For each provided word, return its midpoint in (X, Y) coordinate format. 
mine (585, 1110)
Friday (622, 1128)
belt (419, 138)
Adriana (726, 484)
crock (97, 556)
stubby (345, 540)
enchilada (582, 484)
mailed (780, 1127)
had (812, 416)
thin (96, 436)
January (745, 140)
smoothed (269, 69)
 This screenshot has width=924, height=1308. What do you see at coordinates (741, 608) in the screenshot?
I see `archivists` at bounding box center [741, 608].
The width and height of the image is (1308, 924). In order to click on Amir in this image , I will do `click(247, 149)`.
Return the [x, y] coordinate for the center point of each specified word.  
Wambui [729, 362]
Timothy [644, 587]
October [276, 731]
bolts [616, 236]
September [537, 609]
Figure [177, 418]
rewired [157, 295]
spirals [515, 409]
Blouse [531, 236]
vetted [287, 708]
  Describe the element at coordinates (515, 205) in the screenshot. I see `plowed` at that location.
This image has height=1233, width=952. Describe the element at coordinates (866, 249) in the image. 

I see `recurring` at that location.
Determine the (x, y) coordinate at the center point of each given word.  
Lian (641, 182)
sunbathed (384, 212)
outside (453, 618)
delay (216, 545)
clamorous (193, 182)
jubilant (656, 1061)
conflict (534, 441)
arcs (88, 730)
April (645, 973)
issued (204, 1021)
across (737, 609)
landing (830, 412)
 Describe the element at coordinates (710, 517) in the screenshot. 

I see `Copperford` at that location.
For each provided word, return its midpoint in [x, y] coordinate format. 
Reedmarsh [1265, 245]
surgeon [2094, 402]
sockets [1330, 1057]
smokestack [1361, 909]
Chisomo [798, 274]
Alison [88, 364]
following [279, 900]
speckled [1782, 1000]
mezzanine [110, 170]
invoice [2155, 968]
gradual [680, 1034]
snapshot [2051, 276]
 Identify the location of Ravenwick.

---------------

**GOAL**
Count the lines in the listing above that contain the string "provided", with case counting. Reply with the number alone.

**RESULT OF THE EXERCISE**
2